Task goal →
Transcribe exactly every line from the one containing "pink spray bottle: 2 -> 1" down to the final line of the listing below, including both, and leave out the rest.

Data →
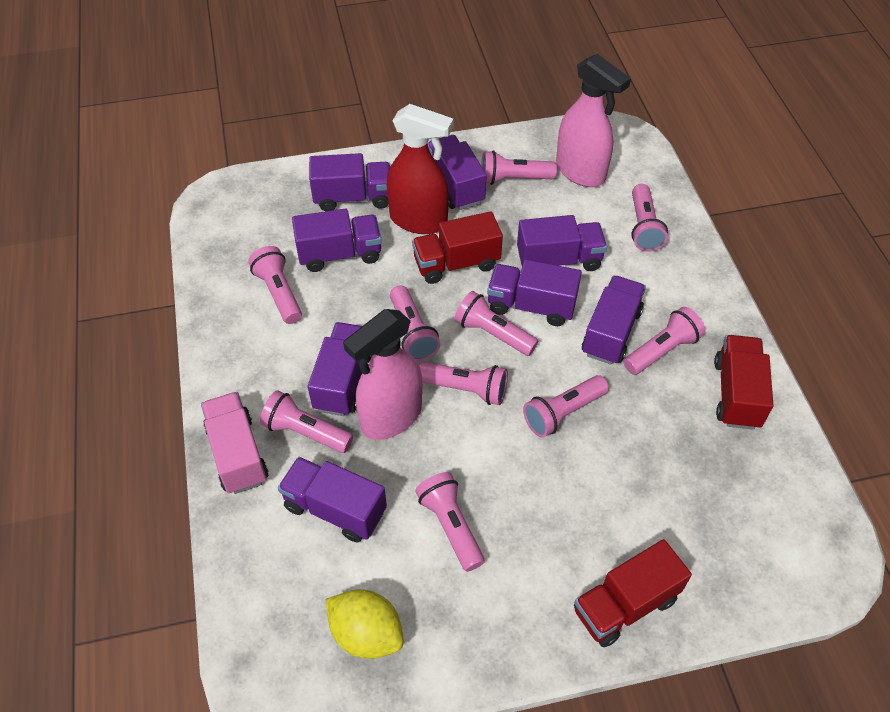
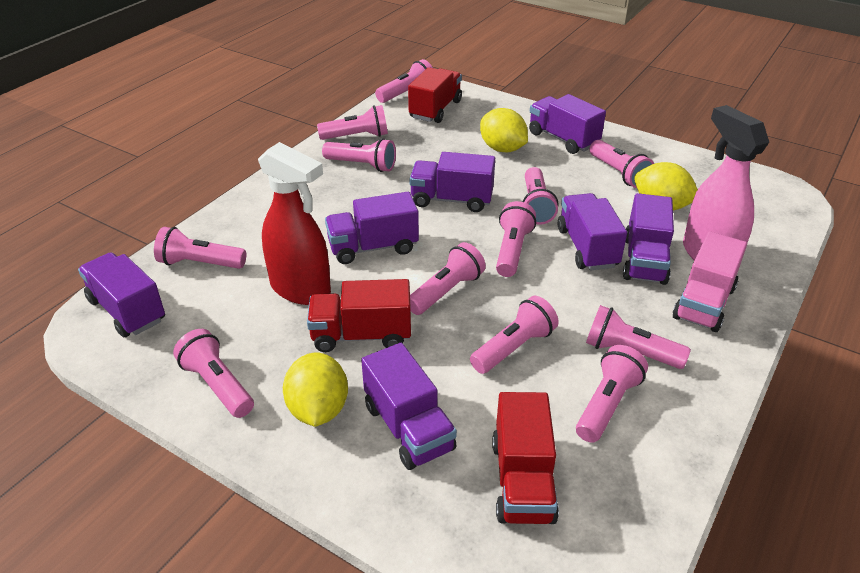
pink flashlight: 10 -> 12
pink spray bottle: 2 -> 1
purple truck: 8 -> 7
yellow lemon: 1 -> 3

Written solution →
pink spray bottle: 2 -> 1
purple truck: 8 -> 7
yellow lemon: 1 -> 3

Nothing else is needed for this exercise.